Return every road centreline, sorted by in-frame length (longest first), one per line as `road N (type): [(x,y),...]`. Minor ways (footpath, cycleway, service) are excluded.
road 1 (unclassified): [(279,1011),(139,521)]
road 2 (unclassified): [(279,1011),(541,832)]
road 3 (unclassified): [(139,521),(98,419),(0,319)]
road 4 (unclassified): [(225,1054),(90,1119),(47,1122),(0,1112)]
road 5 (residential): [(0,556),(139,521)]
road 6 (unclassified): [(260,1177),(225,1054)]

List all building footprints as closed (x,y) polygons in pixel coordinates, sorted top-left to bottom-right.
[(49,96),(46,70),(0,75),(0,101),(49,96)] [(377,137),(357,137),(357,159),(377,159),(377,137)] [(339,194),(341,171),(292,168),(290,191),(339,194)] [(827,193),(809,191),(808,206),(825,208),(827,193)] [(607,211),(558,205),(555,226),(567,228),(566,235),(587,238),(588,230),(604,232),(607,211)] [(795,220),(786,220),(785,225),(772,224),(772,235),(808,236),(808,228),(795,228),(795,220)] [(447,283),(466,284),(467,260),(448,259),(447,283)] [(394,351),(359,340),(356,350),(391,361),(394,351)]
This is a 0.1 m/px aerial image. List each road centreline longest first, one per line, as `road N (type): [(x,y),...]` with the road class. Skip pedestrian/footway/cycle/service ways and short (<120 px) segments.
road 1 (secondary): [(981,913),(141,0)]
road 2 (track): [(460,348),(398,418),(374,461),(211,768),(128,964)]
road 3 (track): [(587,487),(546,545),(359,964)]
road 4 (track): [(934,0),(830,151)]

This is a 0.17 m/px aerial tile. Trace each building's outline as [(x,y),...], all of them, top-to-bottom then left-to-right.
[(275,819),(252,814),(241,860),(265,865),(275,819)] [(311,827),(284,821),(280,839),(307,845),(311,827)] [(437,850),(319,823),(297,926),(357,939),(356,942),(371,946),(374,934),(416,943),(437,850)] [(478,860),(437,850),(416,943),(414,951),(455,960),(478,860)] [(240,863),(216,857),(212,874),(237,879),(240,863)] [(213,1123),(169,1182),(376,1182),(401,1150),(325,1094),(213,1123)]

= = = = = = =

§ GOAL OF THE EXERCISE: What you should produce is an exact copy of the records above.

§ WRITTEN ANSWER:
Return every road centreline, sorted by in-frame length (longest first), one per line as `road N (type): [(x,y),...]`. Minor ways (footpath, cycleway, service) are excluded.
road 1 (unclassified): [(279,1011),(139,521)]
road 2 (unclassified): [(279,1011),(541,832)]
road 3 (unclassified): [(139,521),(98,419),(0,319)]
road 4 (unclassified): [(225,1054),(90,1119),(47,1122),(0,1112)]
road 5 (residential): [(0,556),(139,521)]
road 6 (unclassified): [(260,1177),(225,1054)]

List all building footprints as closed (x,y) polygons in pixel coordinates, sorted top-left to bottom-right.
[(49,96),(46,70),(0,75),(0,101),(49,96)] [(377,137),(357,137),(357,159),(377,159),(377,137)] [(339,194),(341,171),(292,168),(290,191),(339,194)] [(827,193),(809,191),(808,206),(825,208),(827,193)] [(607,211),(558,205),(555,226),(567,228),(566,235),(587,238),(588,230),(604,232),(607,211)] [(795,220),(786,220),(785,225),(772,224),(772,235),(808,236),(808,228),(795,228),(795,220)] [(447,283),(466,284),(467,260),(448,259),(447,283)] [(394,351),(359,340),(356,350),(391,361),(394,351)]
This is a 0.1 m/px aerial image. List each road centreline longest first, one per line, as `road N (type): [(x,y),...]` with the road class. Skip pedestrian/footway/cycle/service ways and short (<120 px) segments.
road 1 (secondary): [(981,913),(141,0)]
road 2 (track): [(460,348),(398,418),(374,461),(211,768),(128,964)]
road 3 (track): [(587,487),(546,545),(359,964)]
road 4 (track): [(934,0),(830,151)]

This is a 0.17 m/px aerial tile. Trace each building's outline as [(x,y),...], all of them, top-to-bottom then left-to-right.
[(275,819),(252,814),(241,860),(265,865),(275,819)] [(311,827),(284,821),(280,839),(307,845),(311,827)] [(437,850),(319,823),(297,926),(357,939),(356,942),(371,946),(374,934),(416,943),(437,850)] [(478,860),(437,850),(416,943),(414,951),(455,960),(478,860)] [(240,863),(216,857),(212,874),(237,879),(240,863)] [(213,1123),(169,1182),(376,1182),(401,1150),(325,1094),(213,1123)]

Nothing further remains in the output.